-- ACTIVITY --
Only the lines below between the ones containing "MATRIX pin CS: MI -> SCK" and "BUZZER2 pin IO: C13 -> A4", inclusive, are to be reproduced, each exactly as it stands.
+ + + +
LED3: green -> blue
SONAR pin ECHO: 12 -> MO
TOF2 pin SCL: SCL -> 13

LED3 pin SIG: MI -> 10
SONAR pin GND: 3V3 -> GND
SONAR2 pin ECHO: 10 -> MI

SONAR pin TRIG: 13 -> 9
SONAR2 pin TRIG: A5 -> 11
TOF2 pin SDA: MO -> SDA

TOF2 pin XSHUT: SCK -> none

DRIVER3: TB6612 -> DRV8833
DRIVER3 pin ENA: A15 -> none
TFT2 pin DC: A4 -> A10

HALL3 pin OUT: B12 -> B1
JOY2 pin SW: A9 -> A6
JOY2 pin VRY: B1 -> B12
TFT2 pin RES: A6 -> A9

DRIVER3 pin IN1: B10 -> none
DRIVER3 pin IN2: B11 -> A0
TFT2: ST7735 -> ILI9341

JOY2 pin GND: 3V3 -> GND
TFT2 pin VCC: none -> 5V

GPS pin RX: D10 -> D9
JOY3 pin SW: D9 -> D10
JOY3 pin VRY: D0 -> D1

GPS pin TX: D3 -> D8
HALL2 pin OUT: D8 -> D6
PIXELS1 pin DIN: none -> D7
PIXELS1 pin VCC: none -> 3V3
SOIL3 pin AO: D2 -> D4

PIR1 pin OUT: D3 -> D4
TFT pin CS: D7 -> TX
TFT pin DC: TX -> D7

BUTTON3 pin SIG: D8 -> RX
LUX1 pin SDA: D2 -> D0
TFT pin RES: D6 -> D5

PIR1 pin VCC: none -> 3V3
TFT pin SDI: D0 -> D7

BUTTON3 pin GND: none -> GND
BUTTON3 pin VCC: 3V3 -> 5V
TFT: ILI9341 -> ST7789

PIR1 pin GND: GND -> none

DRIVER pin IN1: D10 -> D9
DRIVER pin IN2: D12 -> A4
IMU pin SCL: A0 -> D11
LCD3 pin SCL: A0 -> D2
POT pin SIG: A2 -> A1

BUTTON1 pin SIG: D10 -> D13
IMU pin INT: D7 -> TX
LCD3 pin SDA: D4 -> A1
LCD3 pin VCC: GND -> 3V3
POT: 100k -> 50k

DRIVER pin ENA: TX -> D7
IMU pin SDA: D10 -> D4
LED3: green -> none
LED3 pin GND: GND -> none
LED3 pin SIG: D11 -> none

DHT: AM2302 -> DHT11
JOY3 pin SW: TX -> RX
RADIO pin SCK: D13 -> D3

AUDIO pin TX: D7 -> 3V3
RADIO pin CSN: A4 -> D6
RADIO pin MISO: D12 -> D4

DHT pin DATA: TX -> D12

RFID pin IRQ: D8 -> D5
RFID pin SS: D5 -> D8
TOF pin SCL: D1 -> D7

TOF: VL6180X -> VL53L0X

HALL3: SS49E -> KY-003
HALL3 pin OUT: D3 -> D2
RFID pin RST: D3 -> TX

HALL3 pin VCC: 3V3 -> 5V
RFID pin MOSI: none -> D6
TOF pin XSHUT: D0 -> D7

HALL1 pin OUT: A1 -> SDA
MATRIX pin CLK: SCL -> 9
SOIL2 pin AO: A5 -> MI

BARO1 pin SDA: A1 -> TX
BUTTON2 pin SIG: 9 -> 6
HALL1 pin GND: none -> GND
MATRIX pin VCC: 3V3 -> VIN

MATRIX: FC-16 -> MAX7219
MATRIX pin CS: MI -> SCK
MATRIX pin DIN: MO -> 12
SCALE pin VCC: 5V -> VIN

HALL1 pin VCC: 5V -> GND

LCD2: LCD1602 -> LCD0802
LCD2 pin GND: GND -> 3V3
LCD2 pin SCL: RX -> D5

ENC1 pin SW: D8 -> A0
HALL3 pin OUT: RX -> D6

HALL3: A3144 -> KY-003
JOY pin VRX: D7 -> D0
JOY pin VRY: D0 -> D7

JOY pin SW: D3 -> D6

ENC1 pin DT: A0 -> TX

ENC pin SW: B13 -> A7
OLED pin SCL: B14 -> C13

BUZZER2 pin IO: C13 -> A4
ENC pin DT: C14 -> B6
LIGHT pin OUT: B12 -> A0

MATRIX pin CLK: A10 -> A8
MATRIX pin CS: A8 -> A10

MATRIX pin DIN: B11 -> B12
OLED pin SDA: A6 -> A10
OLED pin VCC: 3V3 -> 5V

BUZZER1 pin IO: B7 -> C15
+ + + +
-- SOLVED EXERCISE --
MATRIX pin CS: MI -> SCK
MATRIX pin DIN: MO -> 12
SCALE pin VCC: 5V -> VIN

HALL1 pin VCC: 5V -> GND

LCD2: LCD1602 -> LCD0802
LCD2 pin GND: GND -> 3V3
LCD2 pin SCL: RX -> D5

ENC1 pin SW: D8 -> A0
HALL3 pin OUT: RX -> D6

HALL3: A3144 -> KY-003
JOY pin VRX: D7 -> D0
JOY pin VRY: D0 -> D7

JOY pin SW: D3 -> D6

ENC1 pin DT: A0 -> TX

ENC pin SW: B13 -> A7
OLED pin SCL: B14 -> C13

BUZZER2 pin IO: C13 -> A4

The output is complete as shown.